=== WORK ORDER ===
Every record is to be printed exactly as written, and any picture in it is skipped.
┄┄┄┄┄┄┄┄┄┄┄┄┄┄┄┄┄┄┄┄
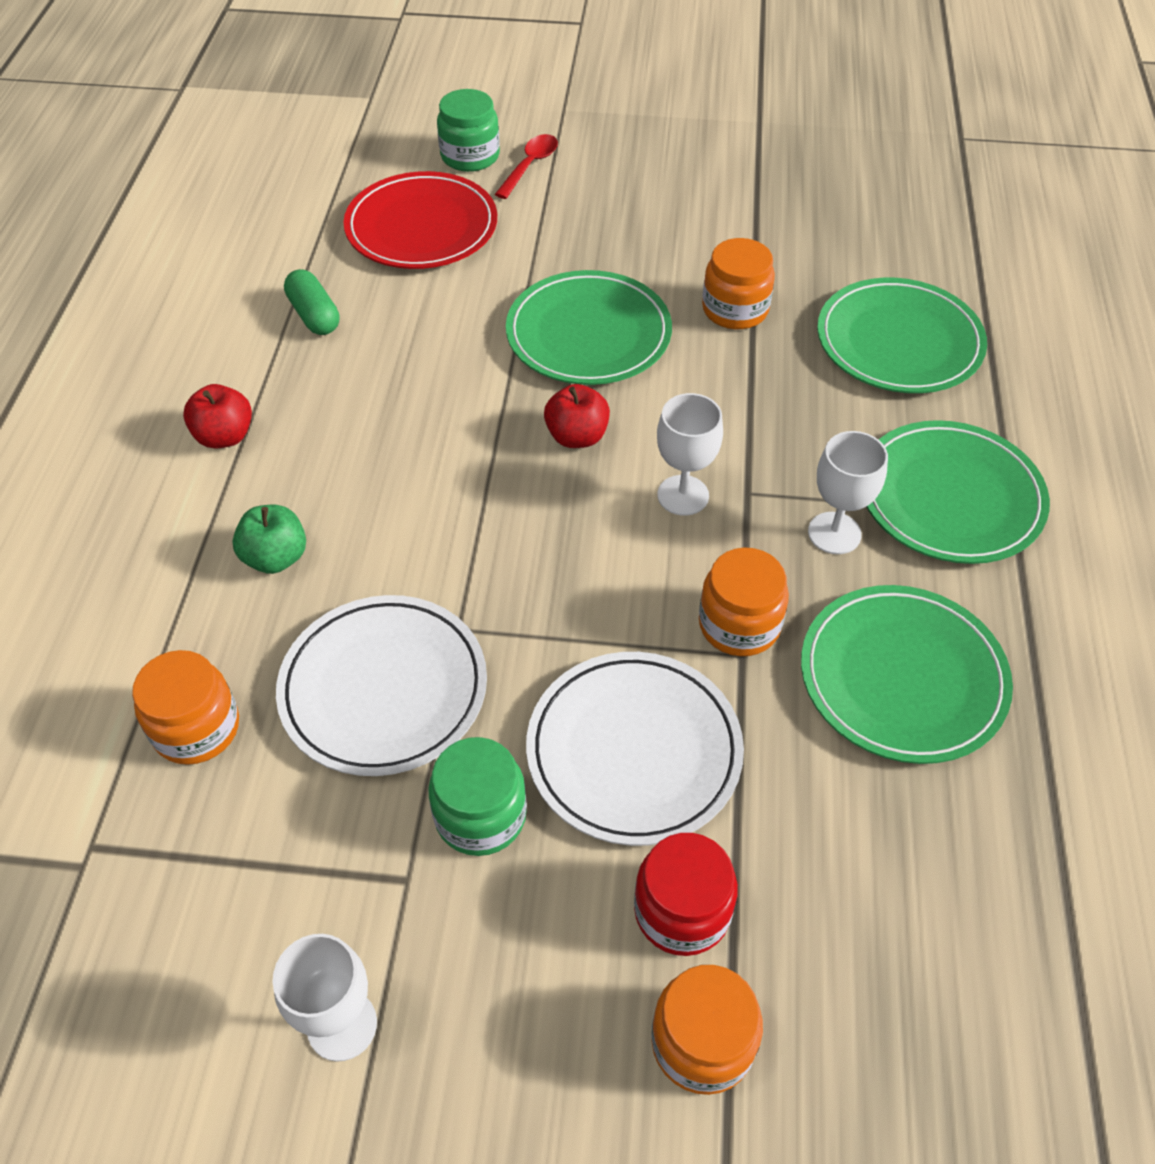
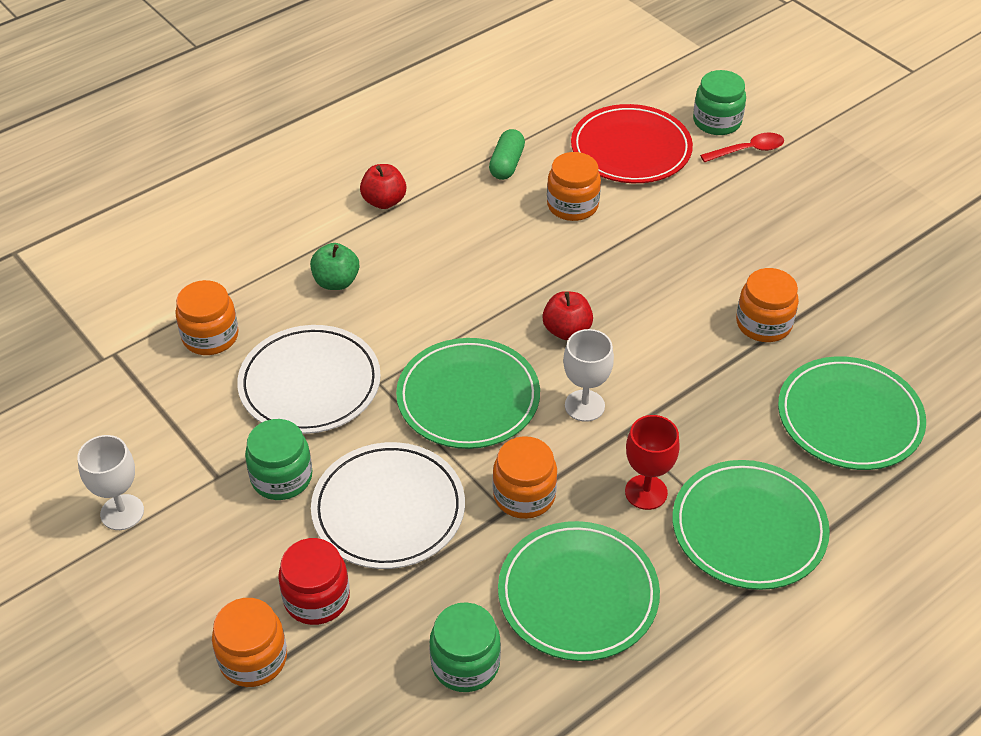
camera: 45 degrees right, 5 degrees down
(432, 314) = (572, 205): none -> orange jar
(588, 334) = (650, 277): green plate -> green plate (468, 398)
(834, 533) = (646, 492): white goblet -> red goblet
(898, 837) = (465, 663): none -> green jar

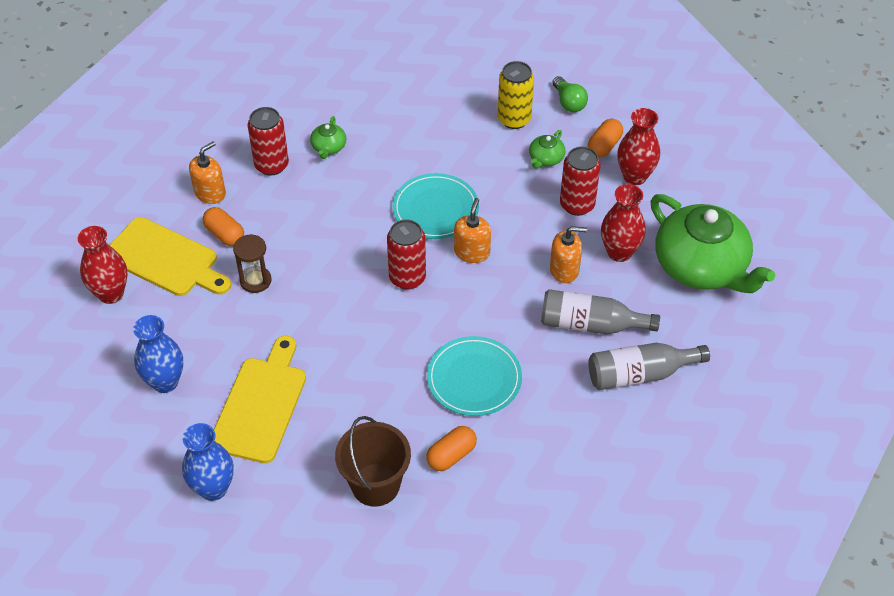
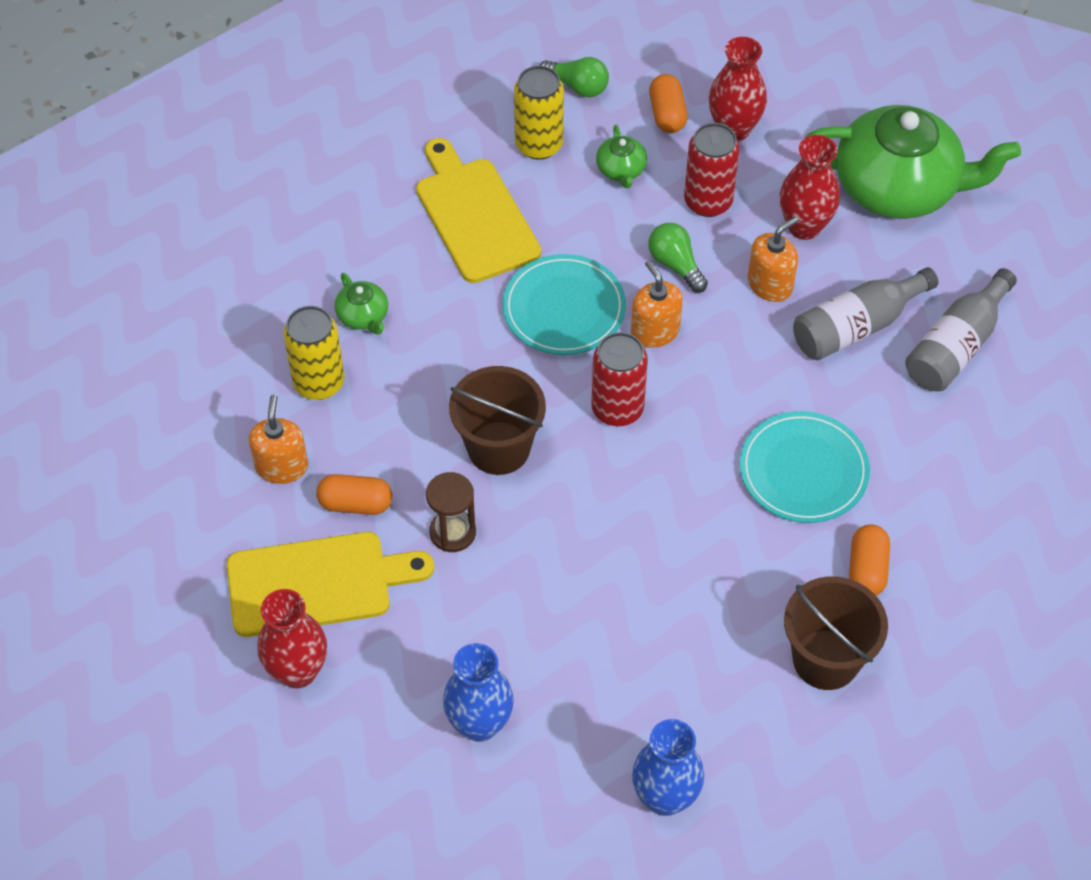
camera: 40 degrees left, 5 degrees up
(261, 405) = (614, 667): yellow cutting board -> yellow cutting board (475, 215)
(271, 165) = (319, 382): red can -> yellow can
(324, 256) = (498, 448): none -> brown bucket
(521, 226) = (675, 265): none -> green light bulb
┄┄┄┄┄┄┄┄┄┄┄┄┄┄┄┄┄┄┄┄
=== REPLY TO THE TASK ===
camera: 45 degrees right, 5 degrees down
(432, 314) = (572, 205): none -> orange jar
(588, 334) = (650, 277): green plate -> green plate (468, 398)
(834, 533) = (646, 492): white goblet -> red goblet
(898, 837) = (465, 663): none -> green jar

camera: 40 degrees left, 5 degrees up
(261, 405) = (614, 667): yellow cutting board -> yellow cutting board (475, 215)
(271, 165) = (319, 382): red can -> yellow can
(324, 256) = (498, 448): none -> brown bucket
(521, 226) = (675, 265): none -> green light bulb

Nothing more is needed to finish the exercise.